**Your assignment:** All lines below are to be output exactly as they stand.

**Extracted records:**
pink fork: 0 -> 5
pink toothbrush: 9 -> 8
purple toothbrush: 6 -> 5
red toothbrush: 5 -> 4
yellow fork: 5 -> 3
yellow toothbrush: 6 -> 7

**Response to this exercise:**
pink fork: 0 -> 5
pink toothbrush: 9 -> 8
purple toothbrush: 6 -> 5
red toothbrush: 5 -> 4
yellow fork: 5 -> 3
yellow toothbrush: 6 -> 7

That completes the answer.